**What is asked:** Can you give the entries again from the first one through the line holding "brown rectangle: moved 2 px up", inclusive, substituting "L-block" for every "L-shape" and leaving everything else unchanged?

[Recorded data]
↓

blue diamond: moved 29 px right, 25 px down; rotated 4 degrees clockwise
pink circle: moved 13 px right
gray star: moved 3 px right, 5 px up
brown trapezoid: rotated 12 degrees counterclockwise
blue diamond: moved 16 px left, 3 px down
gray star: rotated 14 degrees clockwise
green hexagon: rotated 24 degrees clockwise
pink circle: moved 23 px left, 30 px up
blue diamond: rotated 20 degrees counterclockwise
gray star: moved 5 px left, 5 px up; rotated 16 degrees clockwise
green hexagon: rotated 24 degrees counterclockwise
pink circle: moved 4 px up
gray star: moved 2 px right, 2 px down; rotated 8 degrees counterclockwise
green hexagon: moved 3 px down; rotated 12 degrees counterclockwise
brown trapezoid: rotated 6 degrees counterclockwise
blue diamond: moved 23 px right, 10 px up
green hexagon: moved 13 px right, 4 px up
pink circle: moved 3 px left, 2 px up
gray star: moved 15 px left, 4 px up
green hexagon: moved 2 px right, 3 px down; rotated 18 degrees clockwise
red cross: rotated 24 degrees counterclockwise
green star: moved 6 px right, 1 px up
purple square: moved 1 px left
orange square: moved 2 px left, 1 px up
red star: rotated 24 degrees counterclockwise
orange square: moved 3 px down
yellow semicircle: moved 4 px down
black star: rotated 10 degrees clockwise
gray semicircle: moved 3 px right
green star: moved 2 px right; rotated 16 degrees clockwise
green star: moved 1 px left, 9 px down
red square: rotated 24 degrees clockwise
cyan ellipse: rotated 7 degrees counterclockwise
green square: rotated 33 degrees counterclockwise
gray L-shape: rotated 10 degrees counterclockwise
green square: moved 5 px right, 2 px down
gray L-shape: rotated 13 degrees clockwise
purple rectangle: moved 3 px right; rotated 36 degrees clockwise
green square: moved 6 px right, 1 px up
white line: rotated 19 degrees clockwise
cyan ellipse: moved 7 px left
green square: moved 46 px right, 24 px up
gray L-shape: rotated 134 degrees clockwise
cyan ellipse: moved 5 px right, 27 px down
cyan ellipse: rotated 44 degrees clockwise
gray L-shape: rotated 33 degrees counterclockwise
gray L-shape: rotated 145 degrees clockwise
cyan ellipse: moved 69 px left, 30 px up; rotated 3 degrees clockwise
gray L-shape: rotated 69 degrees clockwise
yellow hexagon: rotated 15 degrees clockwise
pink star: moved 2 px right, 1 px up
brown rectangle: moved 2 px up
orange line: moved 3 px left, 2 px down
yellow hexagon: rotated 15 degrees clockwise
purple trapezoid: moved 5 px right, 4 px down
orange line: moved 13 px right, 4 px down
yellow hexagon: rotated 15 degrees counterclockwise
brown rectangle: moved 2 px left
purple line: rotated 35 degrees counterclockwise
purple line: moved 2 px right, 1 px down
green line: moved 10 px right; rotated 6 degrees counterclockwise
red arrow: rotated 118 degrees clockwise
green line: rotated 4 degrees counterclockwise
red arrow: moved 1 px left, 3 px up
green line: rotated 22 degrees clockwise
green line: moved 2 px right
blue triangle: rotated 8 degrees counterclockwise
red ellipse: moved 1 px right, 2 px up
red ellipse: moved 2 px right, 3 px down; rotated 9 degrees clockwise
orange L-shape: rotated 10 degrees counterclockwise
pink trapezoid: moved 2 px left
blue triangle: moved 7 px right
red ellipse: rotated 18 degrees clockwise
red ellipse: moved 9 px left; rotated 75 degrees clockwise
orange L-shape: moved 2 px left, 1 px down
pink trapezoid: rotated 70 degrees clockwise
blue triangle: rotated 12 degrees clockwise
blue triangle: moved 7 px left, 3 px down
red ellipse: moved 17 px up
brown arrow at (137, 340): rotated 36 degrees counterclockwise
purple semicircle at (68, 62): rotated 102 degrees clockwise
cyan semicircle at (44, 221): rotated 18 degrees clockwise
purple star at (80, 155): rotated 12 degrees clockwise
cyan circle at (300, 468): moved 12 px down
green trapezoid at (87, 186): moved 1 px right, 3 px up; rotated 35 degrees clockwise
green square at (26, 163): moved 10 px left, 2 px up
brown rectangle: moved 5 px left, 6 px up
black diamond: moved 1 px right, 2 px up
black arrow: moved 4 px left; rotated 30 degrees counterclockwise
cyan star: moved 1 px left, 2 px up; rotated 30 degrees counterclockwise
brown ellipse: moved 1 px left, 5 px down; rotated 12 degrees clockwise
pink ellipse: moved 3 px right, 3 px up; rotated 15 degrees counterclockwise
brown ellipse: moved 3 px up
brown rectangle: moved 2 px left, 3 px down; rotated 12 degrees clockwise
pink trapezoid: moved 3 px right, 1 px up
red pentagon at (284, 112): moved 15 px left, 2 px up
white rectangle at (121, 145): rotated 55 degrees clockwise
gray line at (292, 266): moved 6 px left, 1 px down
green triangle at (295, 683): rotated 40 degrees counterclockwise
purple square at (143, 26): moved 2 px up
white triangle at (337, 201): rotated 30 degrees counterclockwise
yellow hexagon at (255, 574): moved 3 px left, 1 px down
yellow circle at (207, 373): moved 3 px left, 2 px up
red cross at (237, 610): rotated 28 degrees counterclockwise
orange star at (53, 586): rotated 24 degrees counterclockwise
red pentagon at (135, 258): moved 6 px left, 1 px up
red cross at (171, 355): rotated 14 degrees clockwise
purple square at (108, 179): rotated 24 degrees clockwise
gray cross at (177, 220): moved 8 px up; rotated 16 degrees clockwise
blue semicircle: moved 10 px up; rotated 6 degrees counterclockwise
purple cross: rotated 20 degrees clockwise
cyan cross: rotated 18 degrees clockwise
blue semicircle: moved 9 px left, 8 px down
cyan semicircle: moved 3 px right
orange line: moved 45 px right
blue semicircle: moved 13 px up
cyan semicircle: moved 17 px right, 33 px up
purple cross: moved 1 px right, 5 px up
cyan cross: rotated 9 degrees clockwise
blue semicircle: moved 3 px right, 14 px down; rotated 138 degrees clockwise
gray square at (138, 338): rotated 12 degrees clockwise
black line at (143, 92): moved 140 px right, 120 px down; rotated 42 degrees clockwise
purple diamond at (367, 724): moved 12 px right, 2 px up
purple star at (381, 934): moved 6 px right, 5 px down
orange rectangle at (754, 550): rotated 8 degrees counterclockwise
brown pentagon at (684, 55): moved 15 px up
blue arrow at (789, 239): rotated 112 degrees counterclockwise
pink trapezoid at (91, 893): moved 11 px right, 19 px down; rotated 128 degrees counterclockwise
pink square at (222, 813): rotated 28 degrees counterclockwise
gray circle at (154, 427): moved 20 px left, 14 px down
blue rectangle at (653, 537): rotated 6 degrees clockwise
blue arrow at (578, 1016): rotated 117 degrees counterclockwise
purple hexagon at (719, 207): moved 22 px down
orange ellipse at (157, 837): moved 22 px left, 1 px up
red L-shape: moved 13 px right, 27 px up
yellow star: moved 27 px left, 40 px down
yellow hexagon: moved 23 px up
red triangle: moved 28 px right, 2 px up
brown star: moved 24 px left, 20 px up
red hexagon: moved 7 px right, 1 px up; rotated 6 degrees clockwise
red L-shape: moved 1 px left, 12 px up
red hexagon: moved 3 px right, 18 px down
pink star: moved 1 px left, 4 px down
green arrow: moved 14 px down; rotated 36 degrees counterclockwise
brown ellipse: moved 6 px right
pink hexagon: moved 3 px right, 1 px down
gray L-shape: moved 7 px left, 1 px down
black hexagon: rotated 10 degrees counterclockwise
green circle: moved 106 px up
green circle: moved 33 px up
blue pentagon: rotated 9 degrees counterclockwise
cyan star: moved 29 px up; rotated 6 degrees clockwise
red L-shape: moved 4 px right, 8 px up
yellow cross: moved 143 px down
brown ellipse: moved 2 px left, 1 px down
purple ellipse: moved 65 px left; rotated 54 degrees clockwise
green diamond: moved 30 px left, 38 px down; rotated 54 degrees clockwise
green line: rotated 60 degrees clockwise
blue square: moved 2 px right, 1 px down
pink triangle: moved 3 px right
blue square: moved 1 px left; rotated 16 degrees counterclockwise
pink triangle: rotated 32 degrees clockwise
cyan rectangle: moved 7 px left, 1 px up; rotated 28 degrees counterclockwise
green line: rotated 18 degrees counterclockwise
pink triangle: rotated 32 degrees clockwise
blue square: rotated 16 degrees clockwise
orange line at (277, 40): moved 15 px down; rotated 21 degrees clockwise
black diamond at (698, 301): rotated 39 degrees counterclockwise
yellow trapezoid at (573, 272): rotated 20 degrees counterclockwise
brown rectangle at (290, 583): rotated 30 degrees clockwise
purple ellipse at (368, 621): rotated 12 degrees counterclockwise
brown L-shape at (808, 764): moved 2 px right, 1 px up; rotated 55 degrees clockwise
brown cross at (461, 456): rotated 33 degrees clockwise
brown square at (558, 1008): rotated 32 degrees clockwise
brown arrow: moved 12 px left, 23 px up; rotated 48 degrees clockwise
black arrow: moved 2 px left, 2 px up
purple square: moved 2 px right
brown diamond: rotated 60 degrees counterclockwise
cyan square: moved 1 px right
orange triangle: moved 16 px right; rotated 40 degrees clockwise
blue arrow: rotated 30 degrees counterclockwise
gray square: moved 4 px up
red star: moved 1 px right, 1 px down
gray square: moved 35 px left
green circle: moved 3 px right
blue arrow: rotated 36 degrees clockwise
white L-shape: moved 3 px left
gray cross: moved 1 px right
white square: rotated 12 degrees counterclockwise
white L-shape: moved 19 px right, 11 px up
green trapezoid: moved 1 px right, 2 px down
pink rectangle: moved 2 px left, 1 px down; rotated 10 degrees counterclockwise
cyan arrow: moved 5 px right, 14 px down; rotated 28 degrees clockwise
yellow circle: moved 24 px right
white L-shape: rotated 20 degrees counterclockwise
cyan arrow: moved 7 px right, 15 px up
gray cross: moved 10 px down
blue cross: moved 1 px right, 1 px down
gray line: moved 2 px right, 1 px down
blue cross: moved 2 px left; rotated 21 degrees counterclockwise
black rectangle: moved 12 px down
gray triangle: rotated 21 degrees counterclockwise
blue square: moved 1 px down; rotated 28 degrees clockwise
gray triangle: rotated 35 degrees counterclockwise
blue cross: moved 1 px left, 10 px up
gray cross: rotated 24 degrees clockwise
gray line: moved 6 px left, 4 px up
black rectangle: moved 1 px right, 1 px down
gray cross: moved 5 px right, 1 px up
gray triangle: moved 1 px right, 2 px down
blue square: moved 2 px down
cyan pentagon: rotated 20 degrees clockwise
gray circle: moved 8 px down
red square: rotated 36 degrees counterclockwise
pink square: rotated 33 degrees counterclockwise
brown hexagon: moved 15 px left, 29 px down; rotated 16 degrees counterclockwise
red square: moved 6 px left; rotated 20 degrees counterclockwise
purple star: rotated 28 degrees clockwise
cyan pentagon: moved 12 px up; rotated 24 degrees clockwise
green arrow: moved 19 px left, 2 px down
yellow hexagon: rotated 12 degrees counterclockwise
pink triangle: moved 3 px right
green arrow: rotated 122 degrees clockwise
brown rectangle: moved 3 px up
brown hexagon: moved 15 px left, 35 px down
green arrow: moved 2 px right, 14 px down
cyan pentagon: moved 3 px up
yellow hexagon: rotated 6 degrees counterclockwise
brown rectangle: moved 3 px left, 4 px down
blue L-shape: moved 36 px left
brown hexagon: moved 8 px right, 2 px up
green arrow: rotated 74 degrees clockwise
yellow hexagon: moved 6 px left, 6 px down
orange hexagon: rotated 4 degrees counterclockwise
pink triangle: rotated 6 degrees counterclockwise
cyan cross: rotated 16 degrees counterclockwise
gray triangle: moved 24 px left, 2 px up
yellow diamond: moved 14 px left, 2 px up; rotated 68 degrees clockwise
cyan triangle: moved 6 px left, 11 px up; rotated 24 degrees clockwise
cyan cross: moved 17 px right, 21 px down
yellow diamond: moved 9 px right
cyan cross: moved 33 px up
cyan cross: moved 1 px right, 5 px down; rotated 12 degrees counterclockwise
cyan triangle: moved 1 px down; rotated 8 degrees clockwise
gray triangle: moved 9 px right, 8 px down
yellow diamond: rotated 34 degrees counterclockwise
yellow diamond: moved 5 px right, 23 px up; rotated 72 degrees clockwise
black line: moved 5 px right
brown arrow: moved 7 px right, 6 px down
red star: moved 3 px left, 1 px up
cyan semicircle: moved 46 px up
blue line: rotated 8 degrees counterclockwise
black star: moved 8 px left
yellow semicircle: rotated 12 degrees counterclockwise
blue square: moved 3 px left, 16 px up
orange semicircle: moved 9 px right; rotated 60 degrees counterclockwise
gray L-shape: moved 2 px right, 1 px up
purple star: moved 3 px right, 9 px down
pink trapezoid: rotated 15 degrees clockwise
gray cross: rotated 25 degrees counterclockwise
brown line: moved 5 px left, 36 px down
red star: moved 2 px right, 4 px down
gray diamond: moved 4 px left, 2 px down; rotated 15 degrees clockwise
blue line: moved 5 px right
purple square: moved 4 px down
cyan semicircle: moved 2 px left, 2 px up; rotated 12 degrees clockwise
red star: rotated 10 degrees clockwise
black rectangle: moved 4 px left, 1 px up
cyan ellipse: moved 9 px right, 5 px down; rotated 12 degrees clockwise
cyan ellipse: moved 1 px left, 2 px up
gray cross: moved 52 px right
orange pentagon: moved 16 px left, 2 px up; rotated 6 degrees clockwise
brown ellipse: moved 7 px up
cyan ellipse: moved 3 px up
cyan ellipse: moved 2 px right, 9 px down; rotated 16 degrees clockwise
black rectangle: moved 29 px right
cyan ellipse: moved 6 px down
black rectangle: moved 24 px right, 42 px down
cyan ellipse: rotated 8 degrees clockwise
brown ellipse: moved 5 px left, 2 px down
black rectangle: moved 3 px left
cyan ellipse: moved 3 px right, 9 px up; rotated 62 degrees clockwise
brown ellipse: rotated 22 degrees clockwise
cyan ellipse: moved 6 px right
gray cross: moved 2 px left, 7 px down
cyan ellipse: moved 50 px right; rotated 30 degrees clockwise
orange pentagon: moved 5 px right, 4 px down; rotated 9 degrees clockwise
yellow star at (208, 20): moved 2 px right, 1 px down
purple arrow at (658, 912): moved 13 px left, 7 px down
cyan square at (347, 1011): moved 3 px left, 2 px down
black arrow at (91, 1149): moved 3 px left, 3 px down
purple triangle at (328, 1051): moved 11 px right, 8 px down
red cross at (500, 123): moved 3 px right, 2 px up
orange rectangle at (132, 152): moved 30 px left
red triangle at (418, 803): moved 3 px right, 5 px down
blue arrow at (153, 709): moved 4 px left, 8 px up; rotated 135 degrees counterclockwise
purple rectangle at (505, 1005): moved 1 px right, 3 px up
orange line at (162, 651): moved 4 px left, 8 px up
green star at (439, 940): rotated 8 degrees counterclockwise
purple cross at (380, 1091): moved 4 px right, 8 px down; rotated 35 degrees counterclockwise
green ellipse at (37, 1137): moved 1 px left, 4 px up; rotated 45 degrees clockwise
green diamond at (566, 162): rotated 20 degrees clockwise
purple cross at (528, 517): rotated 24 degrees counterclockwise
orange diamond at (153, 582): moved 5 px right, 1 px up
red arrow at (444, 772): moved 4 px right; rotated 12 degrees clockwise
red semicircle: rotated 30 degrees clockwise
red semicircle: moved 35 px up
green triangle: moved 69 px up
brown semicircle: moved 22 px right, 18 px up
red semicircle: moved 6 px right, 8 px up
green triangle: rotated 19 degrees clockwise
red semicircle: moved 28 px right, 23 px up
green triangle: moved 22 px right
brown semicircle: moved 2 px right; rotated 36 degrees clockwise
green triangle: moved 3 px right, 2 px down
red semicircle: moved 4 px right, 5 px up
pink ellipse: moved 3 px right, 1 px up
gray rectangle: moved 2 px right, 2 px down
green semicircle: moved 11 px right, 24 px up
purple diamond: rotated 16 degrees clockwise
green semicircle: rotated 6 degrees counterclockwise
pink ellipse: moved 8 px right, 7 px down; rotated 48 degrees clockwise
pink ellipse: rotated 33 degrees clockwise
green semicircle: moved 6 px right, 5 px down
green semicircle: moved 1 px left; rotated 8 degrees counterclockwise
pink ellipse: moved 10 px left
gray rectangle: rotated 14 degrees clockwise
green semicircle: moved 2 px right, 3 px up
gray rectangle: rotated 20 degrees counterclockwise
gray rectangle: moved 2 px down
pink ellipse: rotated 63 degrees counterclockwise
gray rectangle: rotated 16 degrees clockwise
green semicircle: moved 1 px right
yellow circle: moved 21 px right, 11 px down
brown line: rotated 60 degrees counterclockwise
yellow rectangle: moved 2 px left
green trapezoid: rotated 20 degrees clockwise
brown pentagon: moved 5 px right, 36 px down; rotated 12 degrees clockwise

↑

**Correct answer:**
blue diamond: moved 29 px right, 25 px down; rotated 4 degrees clockwise
pink circle: moved 13 px right
gray star: moved 3 px right, 5 px up
brown trapezoid: rotated 12 degrees counterclockwise
blue diamond: moved 16 px left, 3 px down
gray star: rotated 14 degrees clockwise
green hexagon: rotated 24 degrees clockwise
pink circle: moved 23 px left, 30 px up
blue diamond: rotated 20 degrees counterclockwise
gray star: moved 5 px left, 5 px up; rotated 16 degrees clockwise
green hexagon: rotated 24 degrees counterclockwise
pink circle: moved 4 px up
gray star: moved 2 px right, 2 px down; rotated 8 degrees counterclockwise
green hexagon: moved 3 px down; rotated 12 degrees counterclockwise
brown trapezoid: rotated 6 degrees counterclockwise
blue diamond: moved 23 px right, 10 px up
green hexagon: moved 13 px right, 4 px up
pink circle: moved 3 px left, 2 px up
gray star: moved 15 px left, 4 px up
green hexagon: moved 2 px right, 3 px down; rotated 18 degrees clockwise
red cross: rotated 24 degrees counterclockwise
green star: moved 6 px right, 1 px up
purple square: moved 1 px left
orange square: moved 2 px left, 1 px up
red star: rotated 24 degrees counterclockwise
orange square: moved 3 px down
yellow semicircle: moved 4 px down
black star: rotated 10 degrees clockwise
gray semicircle: moved 3 px right
green star: moved 2 px right; rotated 16 degrees clockwise
green star: moved 1 px left, 9 px down
red square: rotated 24 degrees clockwise
cyan ellipse: rotated 7 degrees counterclockwise
green square: rotated 33 degrees counterclockwise
gray L-block: rotated 10 degrees counterclockwise
green square: moved 5 px right, 2 px down
gray L-block: rotated 13 degrees clockwise
purple rectangle: moved 3 px right; rotated 36 degrees clockwise
green square: moved 6 px right, 1 px up
white line: rotated 19 degrees clockwise
cyan ellipse: moved 7 px left
green square: moved 46 px right, 24 px up
gray L-block: rotated 134 degrees clockwise
cyan ellipse: moved 5 px right, 27 px down
cyan ellipse: rotated 44 degrees clockwise
gray L-block: rotated 33 degrees counterclockwise
gray L-block: rotated 145 degrees clockwise
cyan ellipse: moved 69 px left, 30 px up; rotated 3 degrees clockwise
gray L-block: rotated 69 degrees clockwise
yellow hexagon: rotated 15 degrees clockwise
pink star: moved 2 px right, 1 px up
brown rectangle: moved 2 px up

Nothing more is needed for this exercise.